-- Instructions to follow --
Nothing other than an exact copy of the lines from the one containing "black hammer [158,390,267,446]" through the last line of the listing below should be written.

####

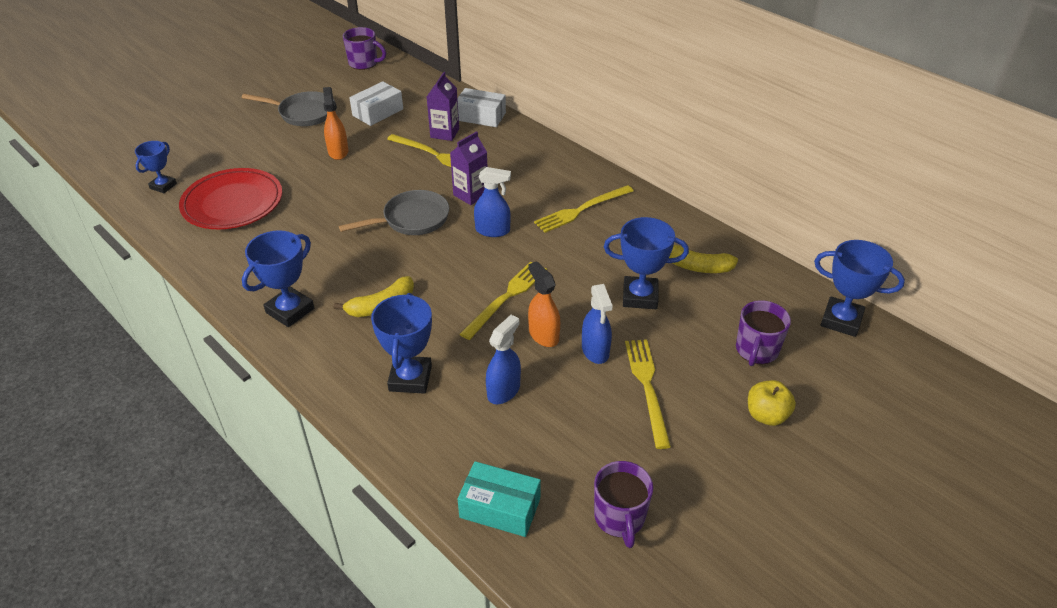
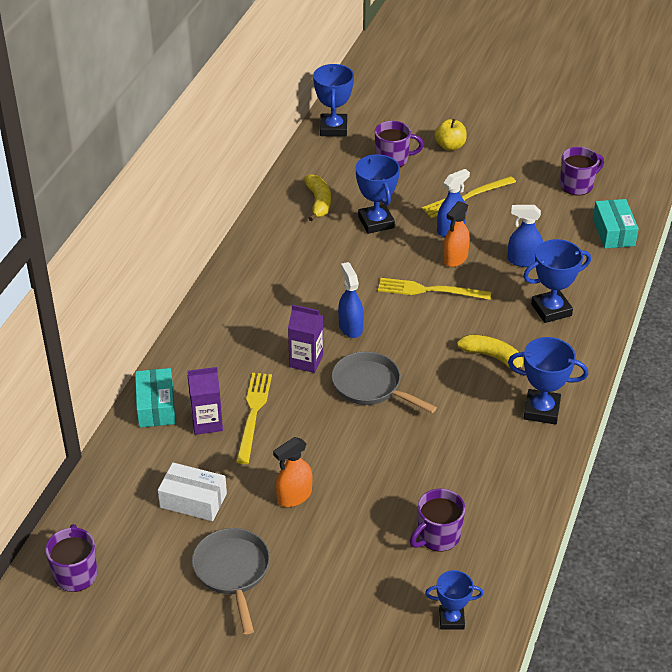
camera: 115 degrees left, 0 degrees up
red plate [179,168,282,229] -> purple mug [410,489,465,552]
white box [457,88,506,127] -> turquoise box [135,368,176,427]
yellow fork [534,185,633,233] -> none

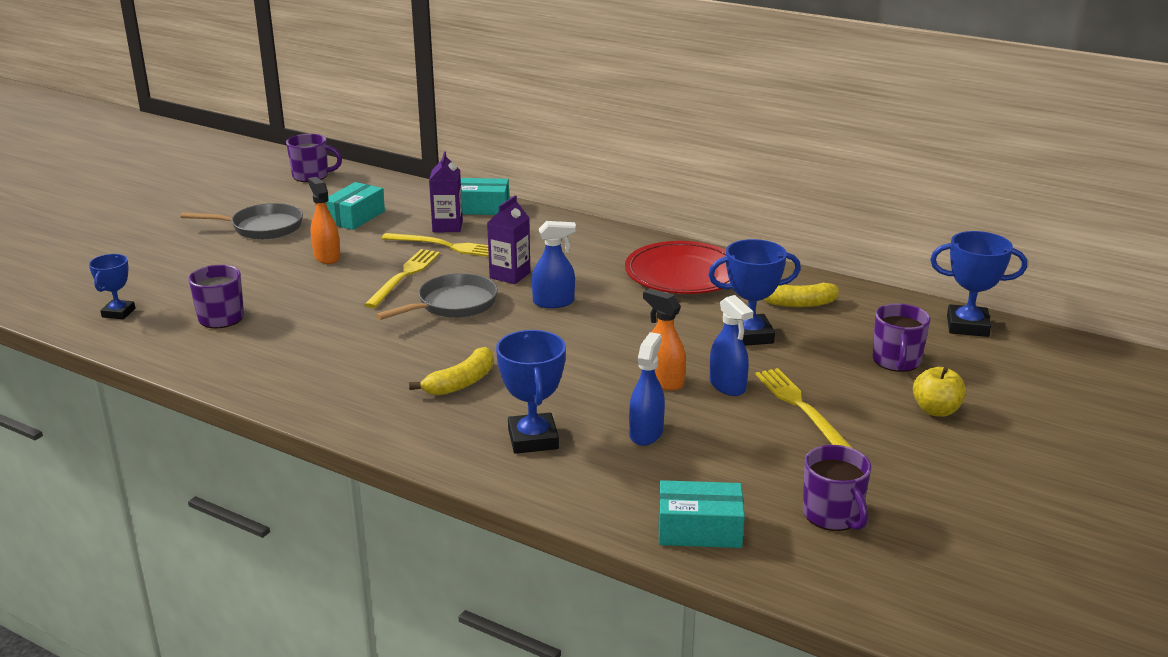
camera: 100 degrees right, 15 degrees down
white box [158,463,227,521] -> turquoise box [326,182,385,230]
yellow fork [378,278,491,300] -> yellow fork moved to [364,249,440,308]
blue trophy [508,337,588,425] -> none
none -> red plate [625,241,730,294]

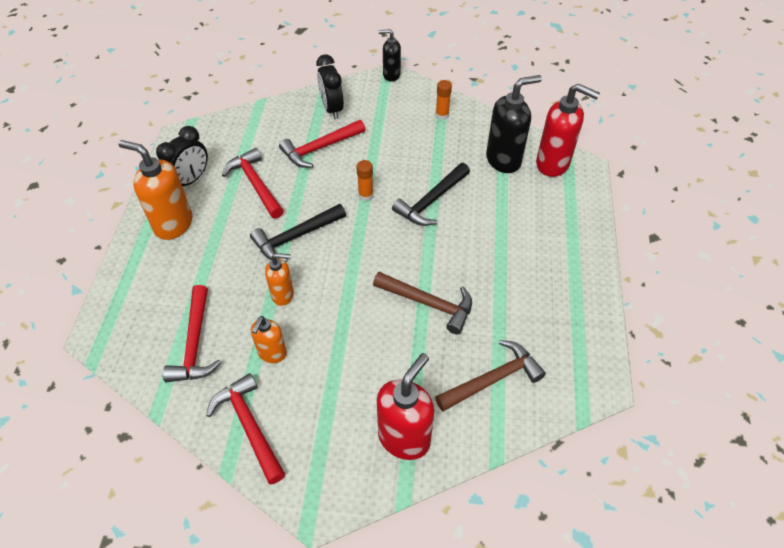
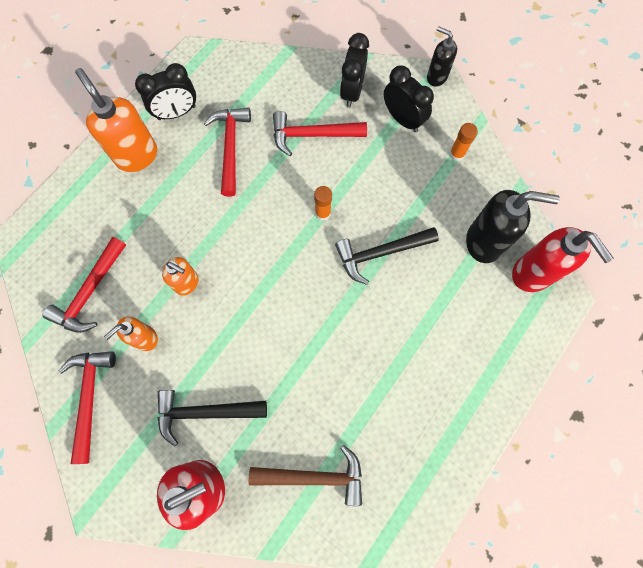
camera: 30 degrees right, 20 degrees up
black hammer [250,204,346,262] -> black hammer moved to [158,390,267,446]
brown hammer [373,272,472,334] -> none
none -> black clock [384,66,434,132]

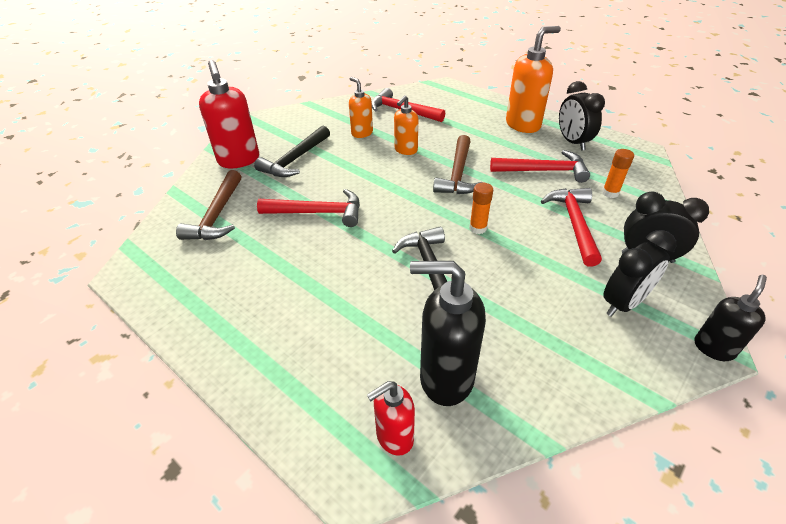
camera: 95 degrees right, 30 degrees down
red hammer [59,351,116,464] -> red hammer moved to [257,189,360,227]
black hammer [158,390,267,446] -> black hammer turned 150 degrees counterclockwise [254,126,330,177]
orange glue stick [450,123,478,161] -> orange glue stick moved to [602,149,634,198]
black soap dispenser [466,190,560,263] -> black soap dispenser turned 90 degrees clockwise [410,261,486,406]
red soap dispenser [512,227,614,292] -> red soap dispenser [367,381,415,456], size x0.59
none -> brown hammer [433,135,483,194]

####

-- Answer to the problem --
black hammer [158,390,267,446] -> black hammer turned 150 degrees counterclockwise [254,126,330,177]
orange glue stick [450,123,478,161] -> orange glue stick moved to [602,149,634,198]
black soap dispenser [466,190,560,263] -> black soap dispenser turned 90 degrees clockwise [410,261,486,406]
red soap dispenser [512,227,614,292] -> red soap dispenser [367,381,415,456], size x0.59
none -> brown hammer [433,135,483,194]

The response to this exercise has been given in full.